**TASK**
Reproduce word for word the part of the material below that opens with its first line and closes with the line containing "brown cross at", including both of those lines.

**DATA LINES**
# # # #

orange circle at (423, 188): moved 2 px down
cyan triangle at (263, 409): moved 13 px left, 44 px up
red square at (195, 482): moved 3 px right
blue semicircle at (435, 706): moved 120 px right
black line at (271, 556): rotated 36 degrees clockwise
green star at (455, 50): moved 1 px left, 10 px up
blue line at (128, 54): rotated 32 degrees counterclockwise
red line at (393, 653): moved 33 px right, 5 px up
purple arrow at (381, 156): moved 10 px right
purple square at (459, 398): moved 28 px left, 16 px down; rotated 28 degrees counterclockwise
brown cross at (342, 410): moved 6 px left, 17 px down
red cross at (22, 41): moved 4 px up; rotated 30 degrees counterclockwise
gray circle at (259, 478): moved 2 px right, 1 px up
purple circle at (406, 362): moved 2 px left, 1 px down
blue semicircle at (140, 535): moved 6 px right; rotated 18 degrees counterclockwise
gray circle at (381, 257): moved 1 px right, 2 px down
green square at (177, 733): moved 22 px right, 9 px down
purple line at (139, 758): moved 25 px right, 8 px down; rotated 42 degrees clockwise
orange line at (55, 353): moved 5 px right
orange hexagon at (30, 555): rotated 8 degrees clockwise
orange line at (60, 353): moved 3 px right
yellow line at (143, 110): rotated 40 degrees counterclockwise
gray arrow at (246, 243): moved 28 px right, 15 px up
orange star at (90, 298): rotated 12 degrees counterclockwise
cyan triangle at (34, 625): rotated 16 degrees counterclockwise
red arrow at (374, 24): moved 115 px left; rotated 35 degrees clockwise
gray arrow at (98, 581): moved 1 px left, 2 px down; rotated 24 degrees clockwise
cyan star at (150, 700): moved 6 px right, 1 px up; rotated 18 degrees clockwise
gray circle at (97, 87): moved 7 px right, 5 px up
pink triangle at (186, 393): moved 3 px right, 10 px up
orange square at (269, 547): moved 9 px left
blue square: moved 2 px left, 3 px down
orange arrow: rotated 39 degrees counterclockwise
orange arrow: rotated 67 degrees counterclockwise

# # # #

**ANSWER TO THE PROBLEM**
orange circle at (423, 188): moved 2 px down
cyan triangle at (263, 409): moved 13 px left, 44 px up
red square at (195, 482): moved 3 px right
blue semicircle at (435, 706): moved 120 px right
black line at (271, 556): rotated 36 degrees clockwise
green star at (455, 50): moved 1 px left, 10 px up
blue line at (128, 54): rotated 32 degrees counterclockwise
red line at (393, 653): moved 33 px right, 5 px up
purple arrow at (381, 156): moved 10 px right
purple square at (459, 398): moved 28 px left, 16 px down; rotated 28 degrees counterclockwise
brown cross at (342, 410): moved 6 px left, 17 px down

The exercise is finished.